EXCERPTED DATA:
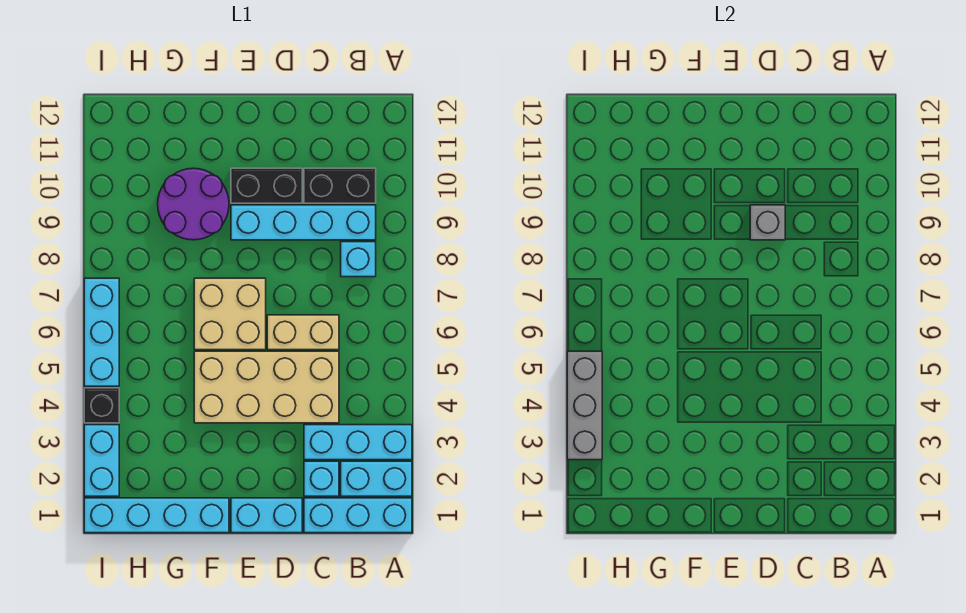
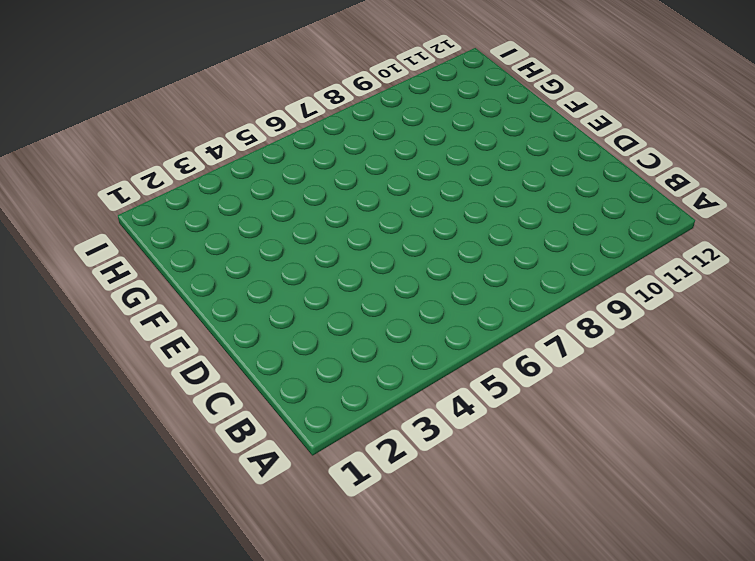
none -> cyan 1x3 brick [304,498,412,533]
none -> cyan 1x2 brick [341,461,412,496]
none -> cyan 1x3 brick [304,425,412,460]

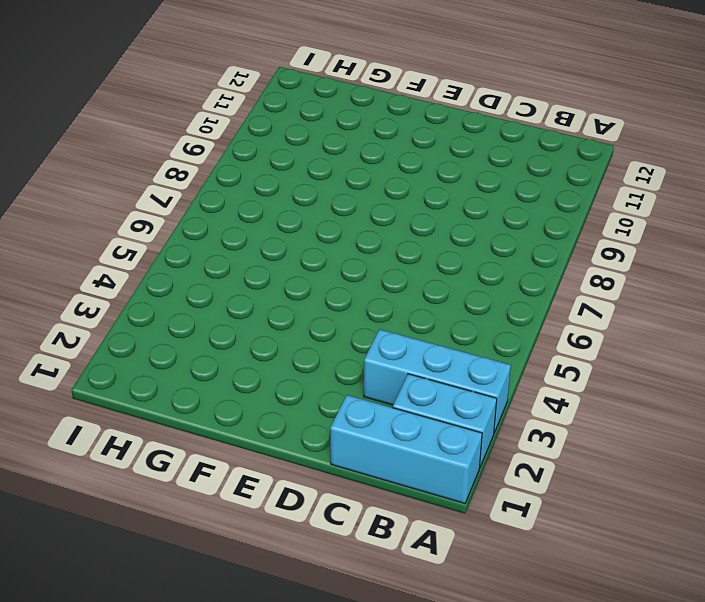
none -> cyan 1x1 brick [341,242,376,277]
none -> cyan 1x4 brick [231,205,376,240]
none -> black 1x2 brick [304,168,376,203]

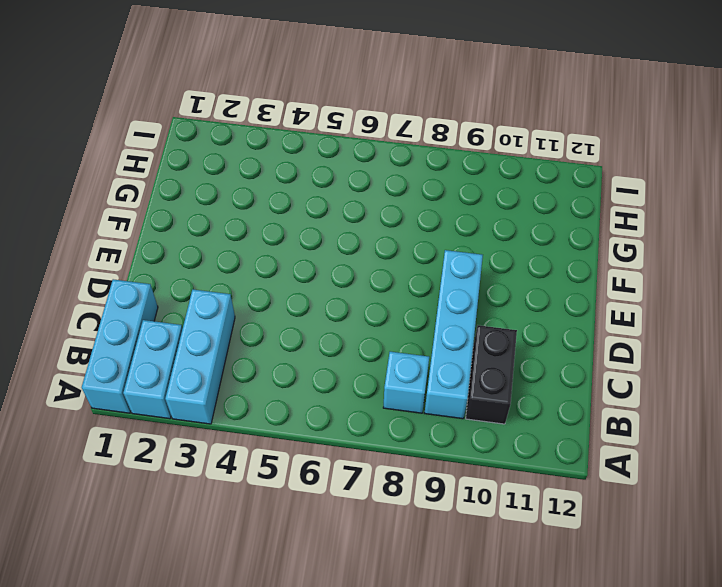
none -> cyan 1x1 brick [304,461,339,496]
none -> tan 2x4 brick [194,351,339,423]
none -> tan 1x2 brick [267,315,339,350]

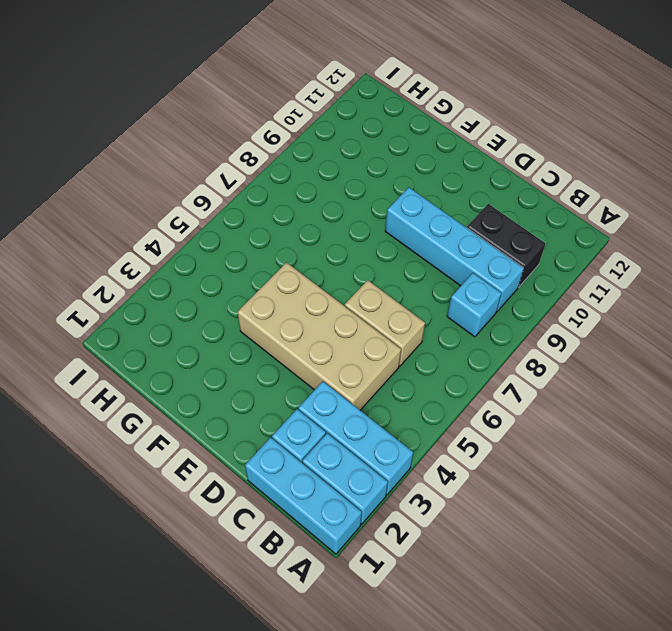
none -> cyan 1x2 brick [231,498,302,533]
none -> black 1x2 brick [231,168,302,203]
none -> tan 2x2 brick [194,278,266,350]

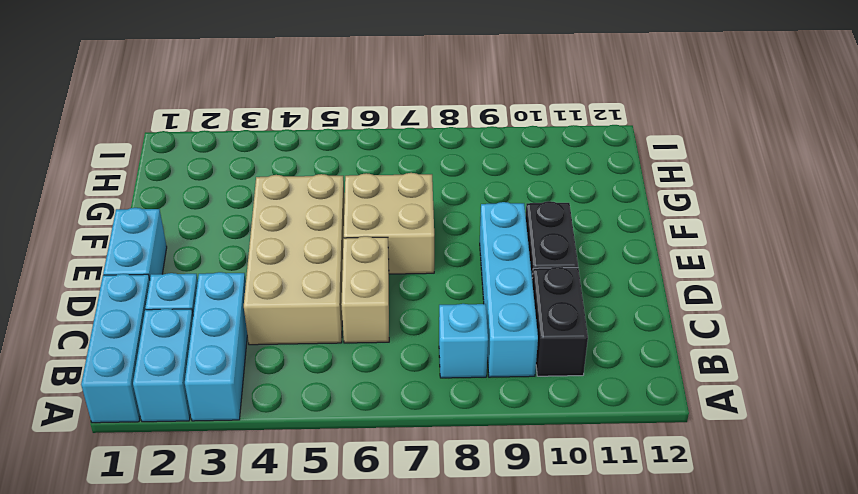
none -> cyan 1x4 brick [84,498,229,533]
none -> purple 2x2 round brick [158,168,229,240]
none -> cyan 1x2 brick [84,425,119,496]

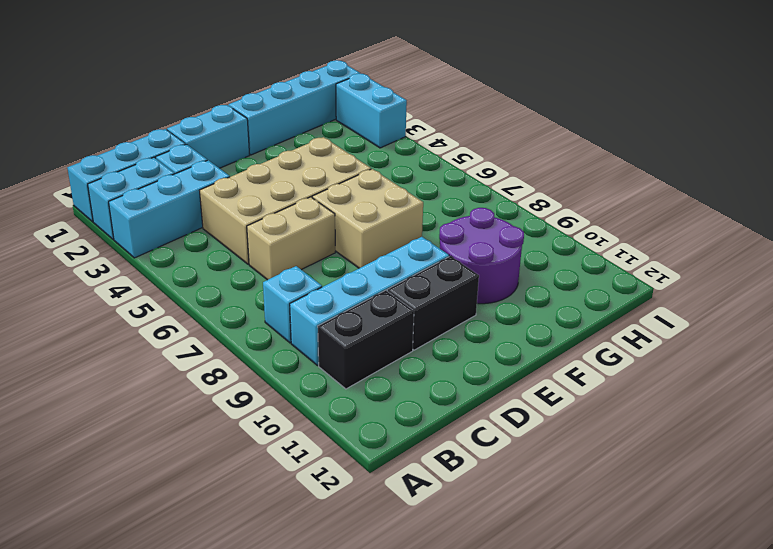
none -> black 1x1 brick [84,388,119,423]
none -> cyan 1x3 brick [84,278,119,386]
none -> grey 1x1 brick [750,205,785,240]

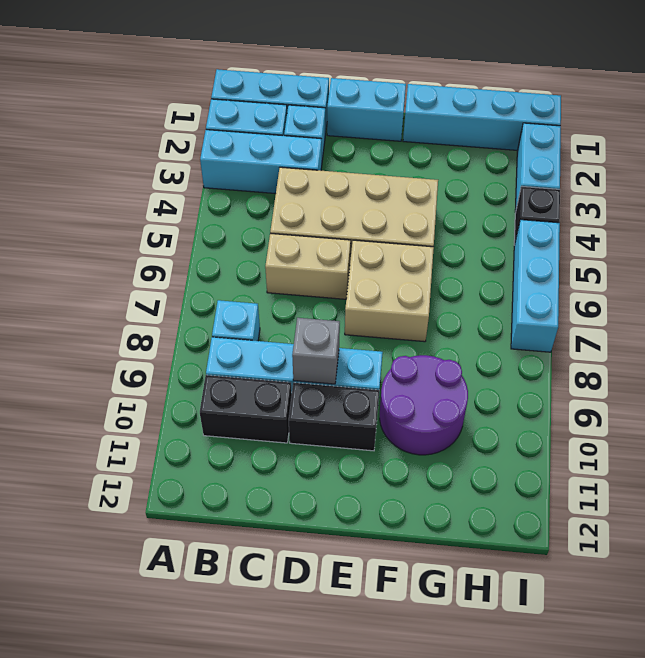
none -> grey 1x3 brick [567,351,602,460]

REQUIRED WORK: Whenever the string "black" shows up on a line of the listing, copy that line.

OUTPUT FOR THIS TASK:
none -> black 1x2 brick [304,168,376,203]
none -> black 1x2 brick [231,168,302,203]
none -> black 1x1 brick [84,388,119,423]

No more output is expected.